• _Activity_:
An exact copy is required of every line from the one with "PIR3 pin GND: GND -> none" through the end of the data below, and the pictures must stay out of it.

[Opening Records shown section]

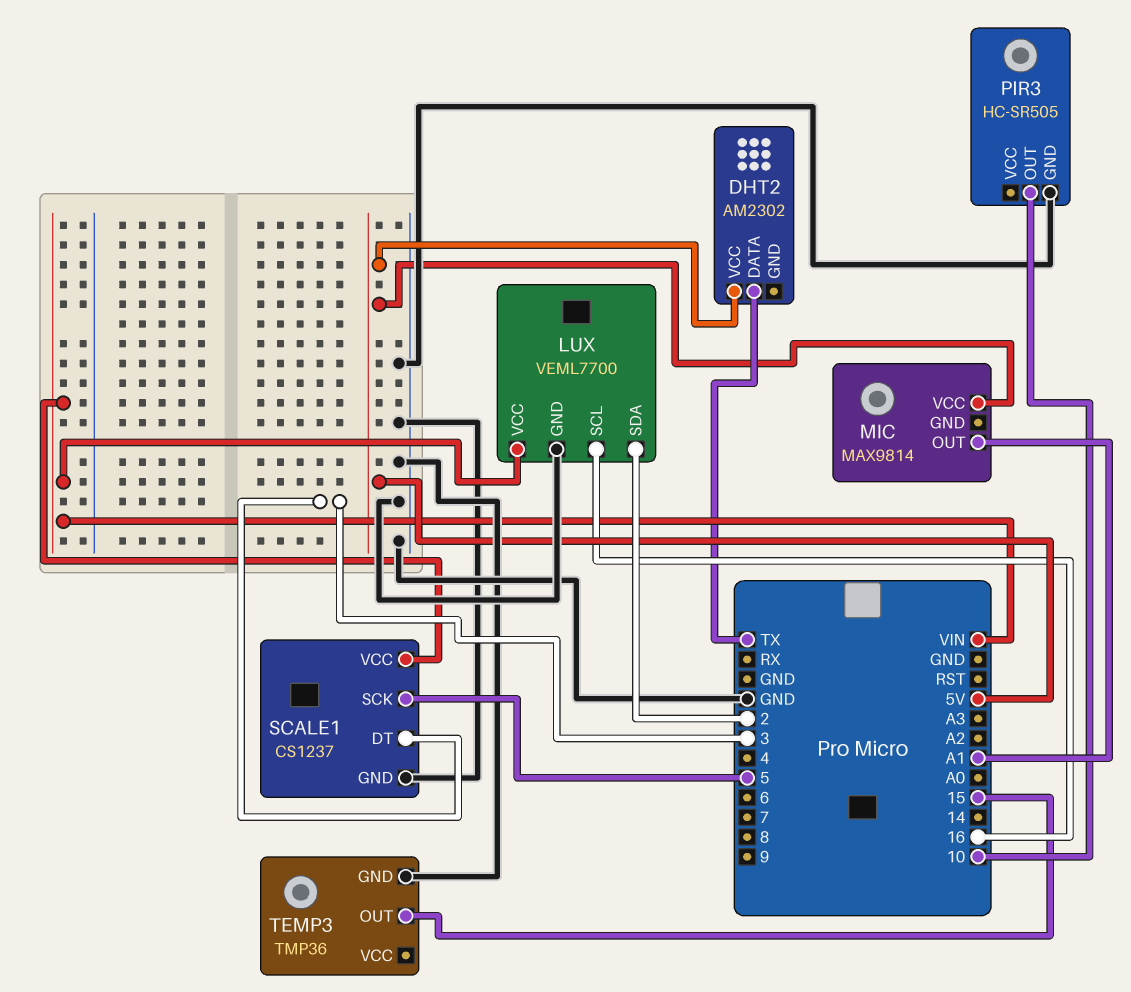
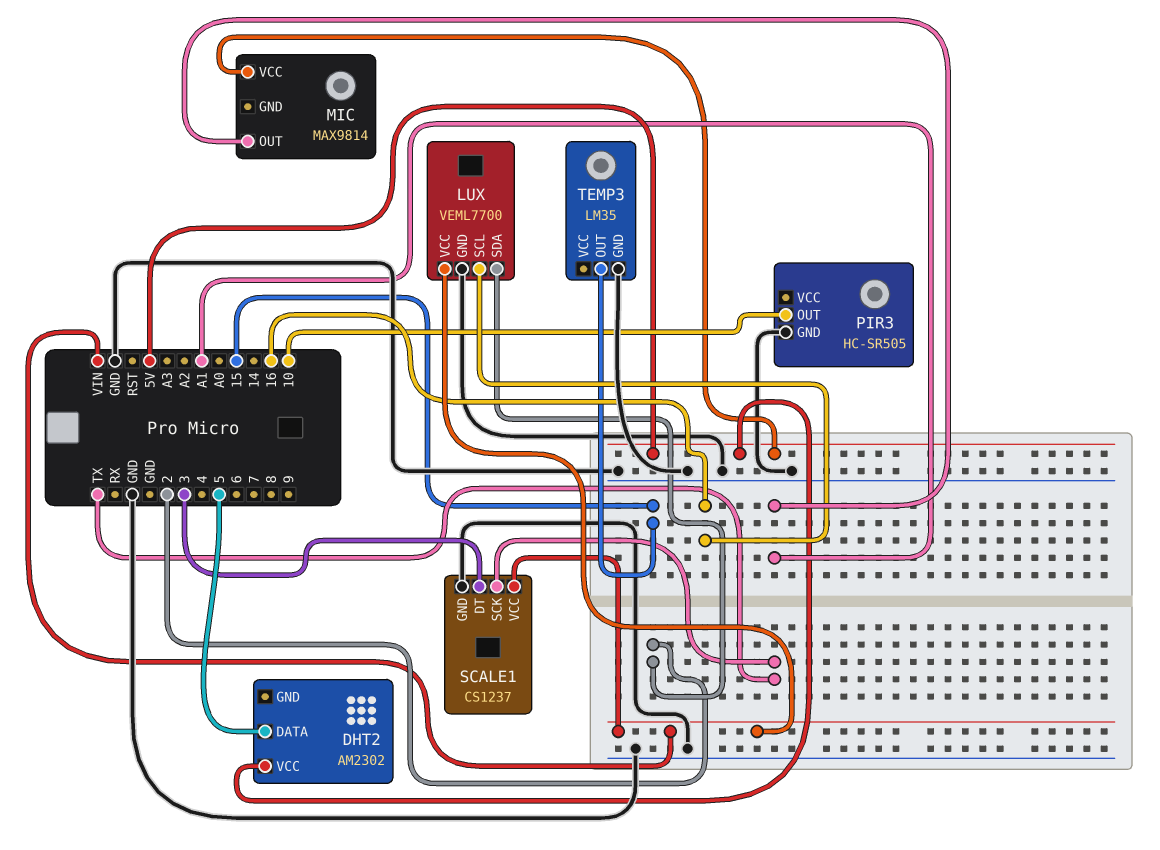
DHT2 pin DATA: TX -> 5
SCALE1 pin SCK: 5 -> TX
TEMP3: TMP36 -> LM35

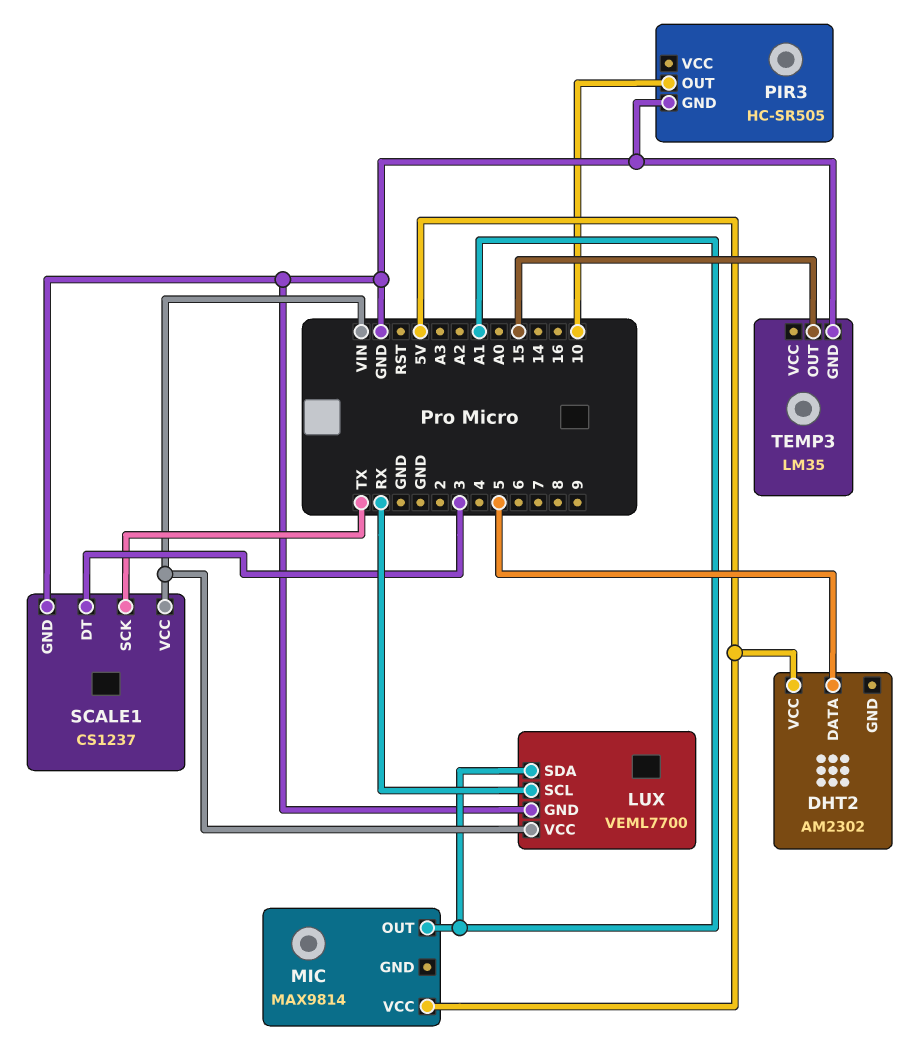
LUX pin SCL: 16 -> RX
LUX pin SDA: 2 -> A1

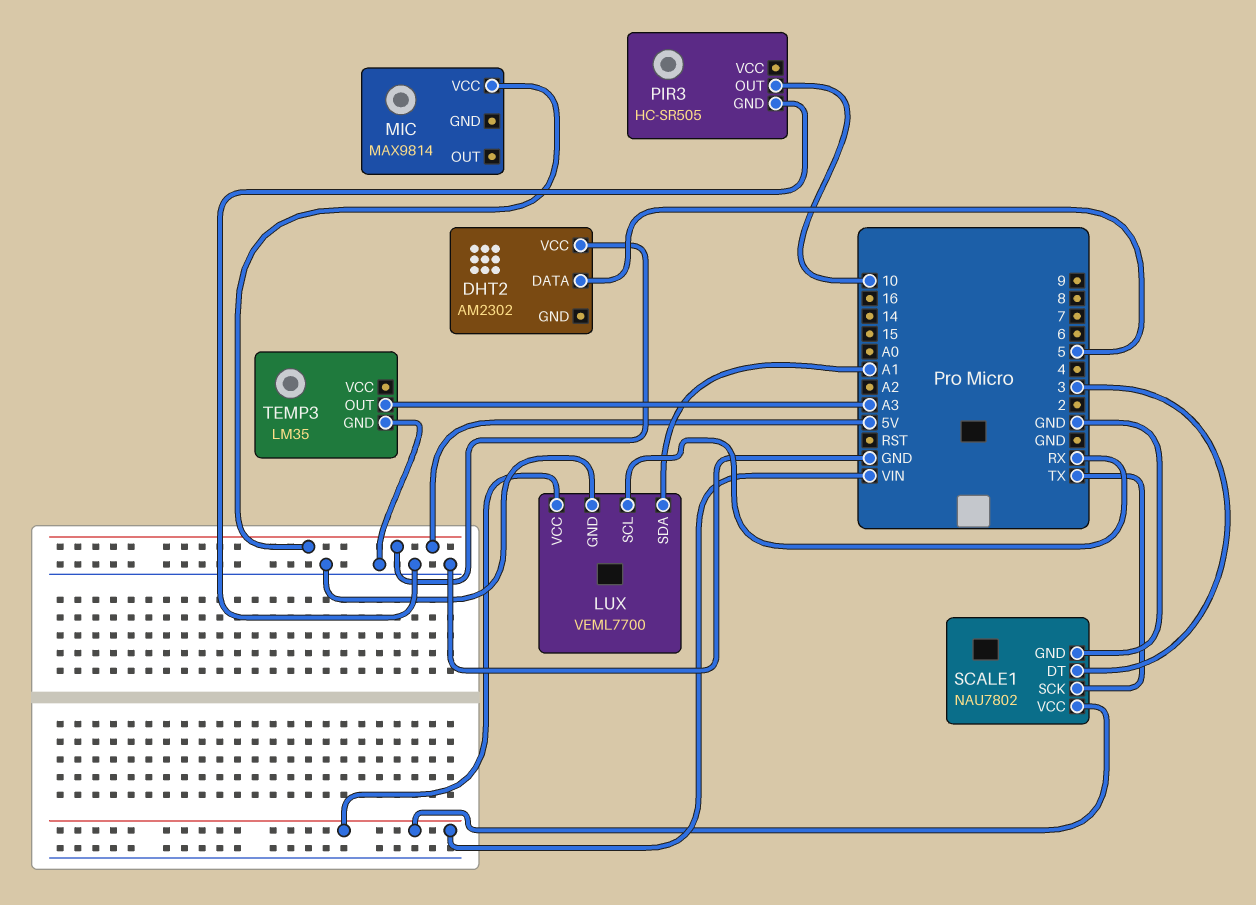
MIC pin OUT: A1 -> none
SCALE1: CS1237 -> NAU7802
TEMP3 pin OUT: 15 -> A3

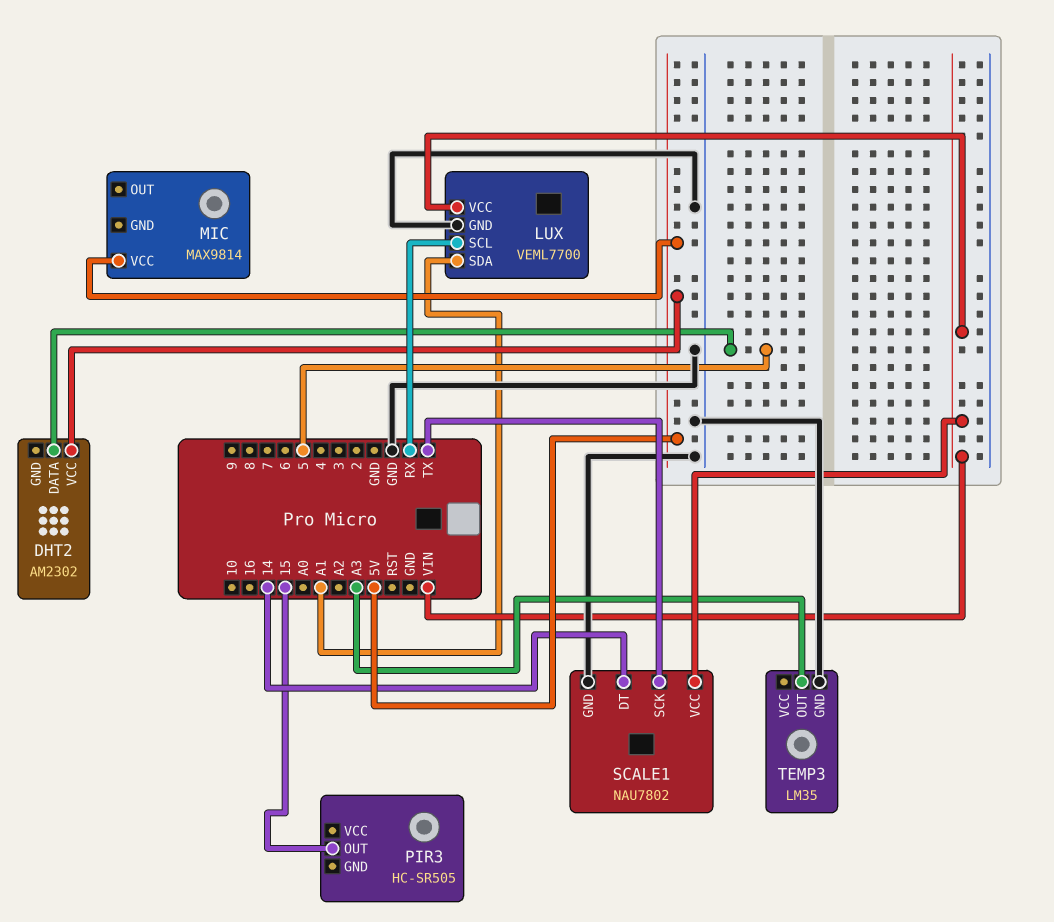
PIR3 pin GND: GND -> none
PIR3 pin OUT: 10 -> 15
SCALE1 pin DT: 3 -> 14

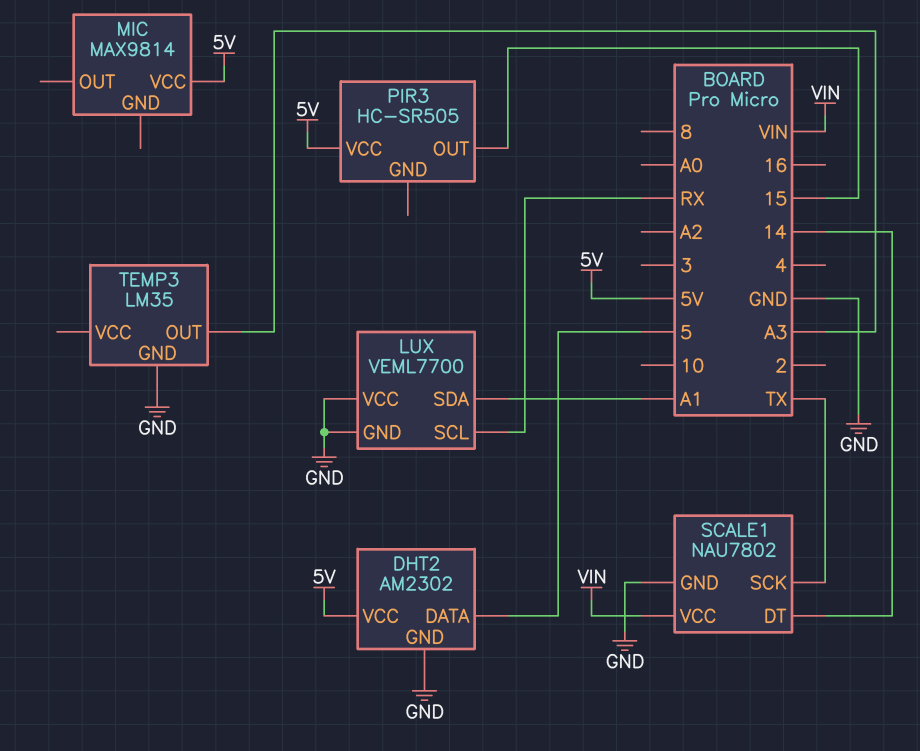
DHT2 pin GND: none -> GND
LUX pin VCC: VIN -> GND
PIR3 pin VCC: none -> 5V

[Closing Records shown section]

• _Result below_:
PIR3 pin GND: GND -> none
PIR3 pin OUT: 10 -> 15
SCALE1 pin DT: 3 -> 14

DHT2 pin GND: none -> GND
LUX pin VCC: VIN -> GND
PIR3 pin VCC: none -> 5V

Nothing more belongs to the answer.